**What you should do:** The lines to reproduce from the material below are those from the one containing "relocated | grey_ball" through the one containing "purple_boat (no. 1", both included; write them out exactly and add nothing.

━━━━━ Material supplied ━━━━━

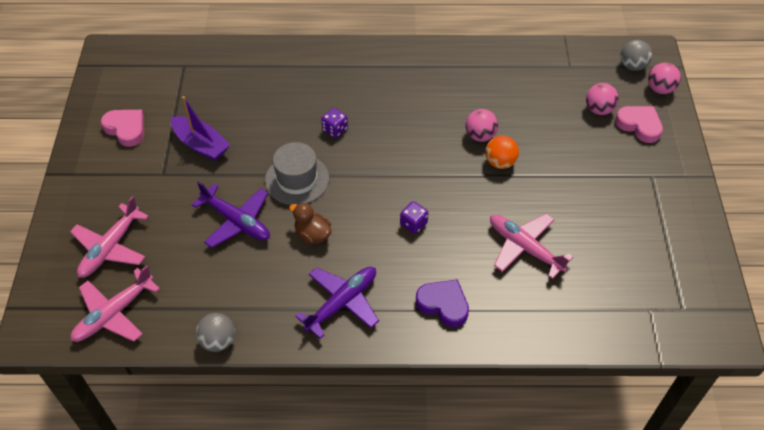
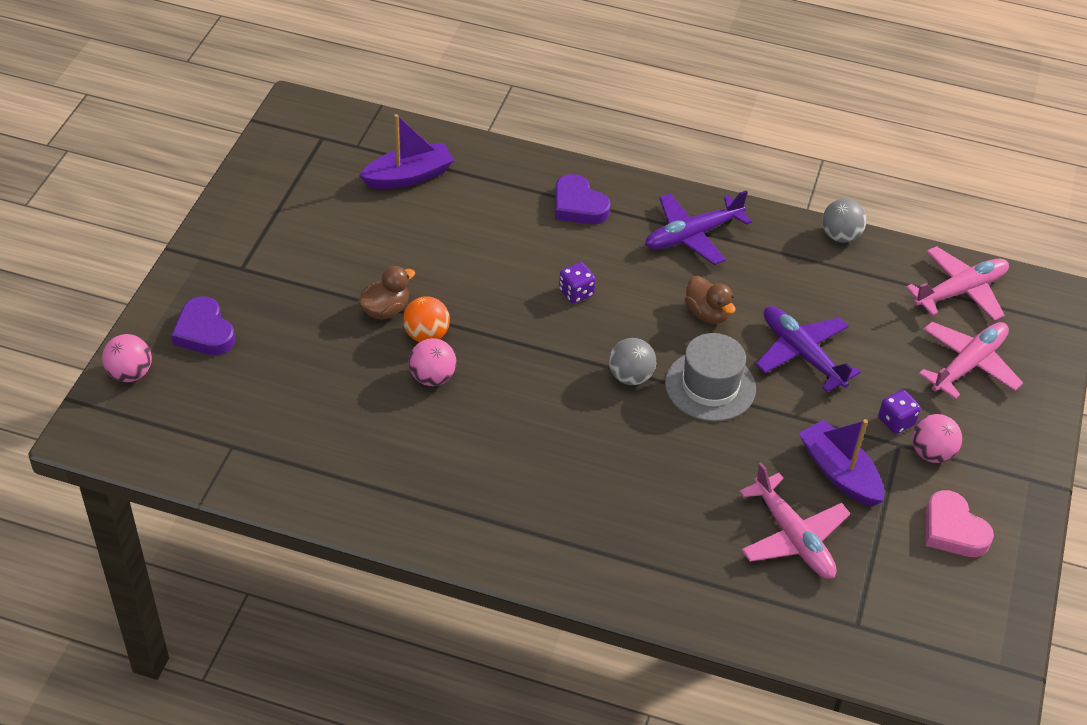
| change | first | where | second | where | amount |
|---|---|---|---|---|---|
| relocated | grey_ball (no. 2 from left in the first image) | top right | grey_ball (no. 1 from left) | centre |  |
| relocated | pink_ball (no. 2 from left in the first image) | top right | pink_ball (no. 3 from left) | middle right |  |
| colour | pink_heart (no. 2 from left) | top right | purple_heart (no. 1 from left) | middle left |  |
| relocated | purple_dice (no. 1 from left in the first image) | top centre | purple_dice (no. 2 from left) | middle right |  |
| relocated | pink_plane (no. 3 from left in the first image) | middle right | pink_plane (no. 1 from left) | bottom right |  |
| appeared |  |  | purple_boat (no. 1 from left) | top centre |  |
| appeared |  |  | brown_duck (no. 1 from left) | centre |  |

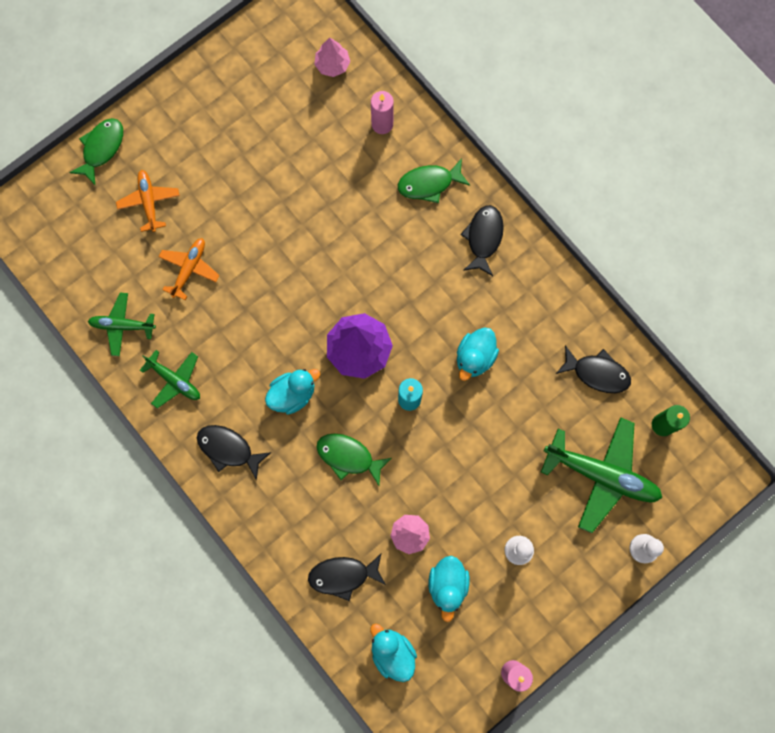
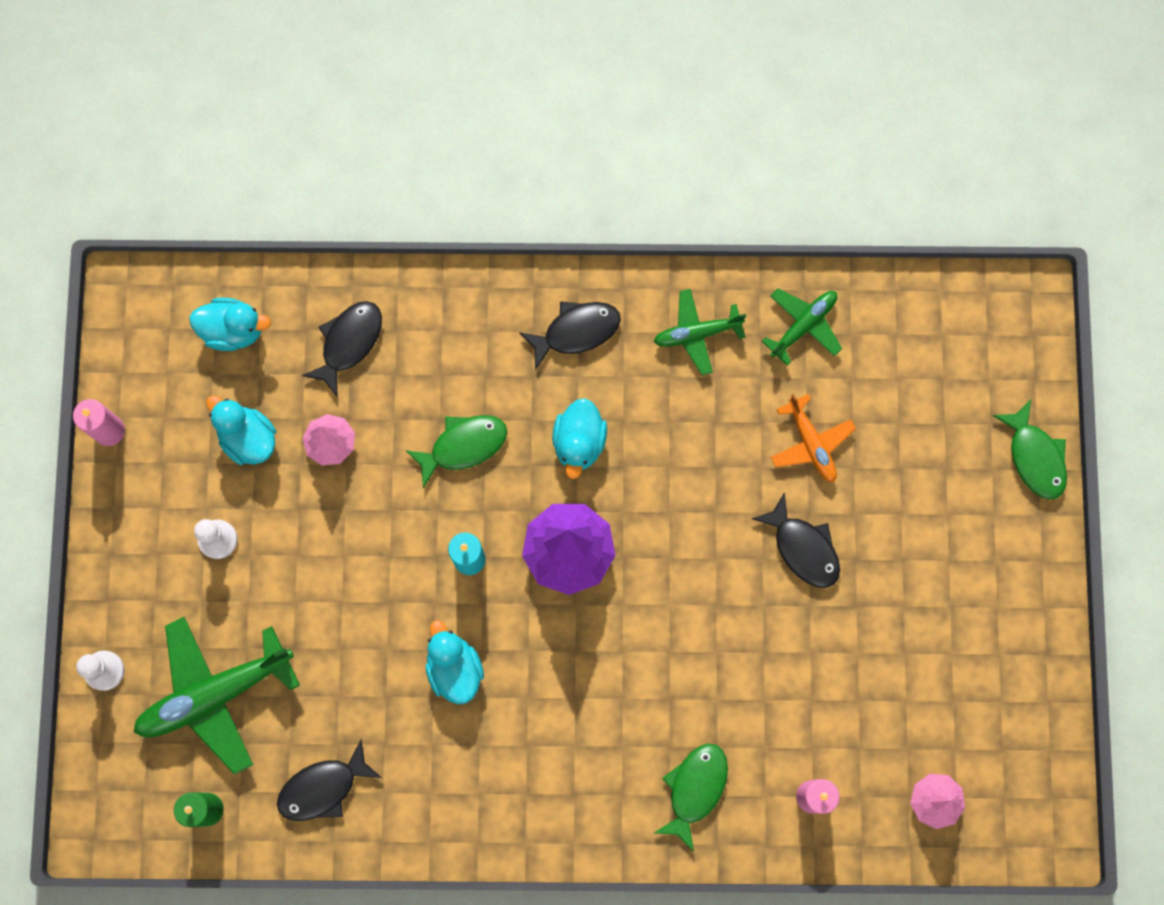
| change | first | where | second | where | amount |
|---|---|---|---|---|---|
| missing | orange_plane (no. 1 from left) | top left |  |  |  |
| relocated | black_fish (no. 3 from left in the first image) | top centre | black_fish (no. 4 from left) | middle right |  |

━━━━━
━━━━━ Material supplied ━━━━━

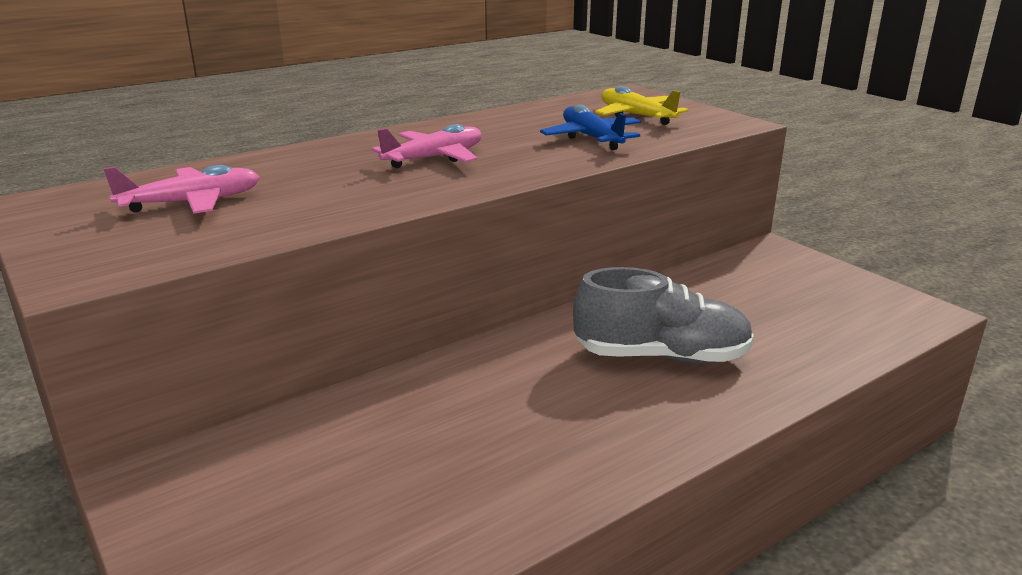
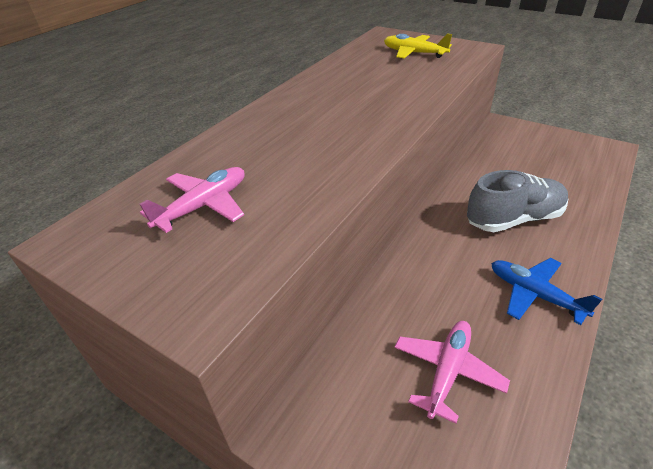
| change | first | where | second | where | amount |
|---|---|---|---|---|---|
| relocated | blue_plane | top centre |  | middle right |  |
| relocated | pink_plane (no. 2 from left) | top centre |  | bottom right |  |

━━━━━

**Reply:**
| relocated | grey_ball (no. 2 from left in the first image) | top right | grey_ball (no. 1 from left) | centre |  |
| relocated | pink_ball (no. 2 from left in the first image) | top right | pink_ball (no. 3 from left) | middle right |  |
| colour | pink_heart (no. 2 from left) | top right | purple_heart (no. 1 from left) | middle left |  |
| relocated | purple_dice (no. 1 from left in the first image) | top centre | purple_dice (no. 2 from left) | middle right |  |
| relocated | pink_plane (no. 3 from left in the first image) | middle right | pink_plane (no. 1 from left) | bottom right |  |
| appeared |  |  | purple_boat (no. 1 from left) | top centre |  |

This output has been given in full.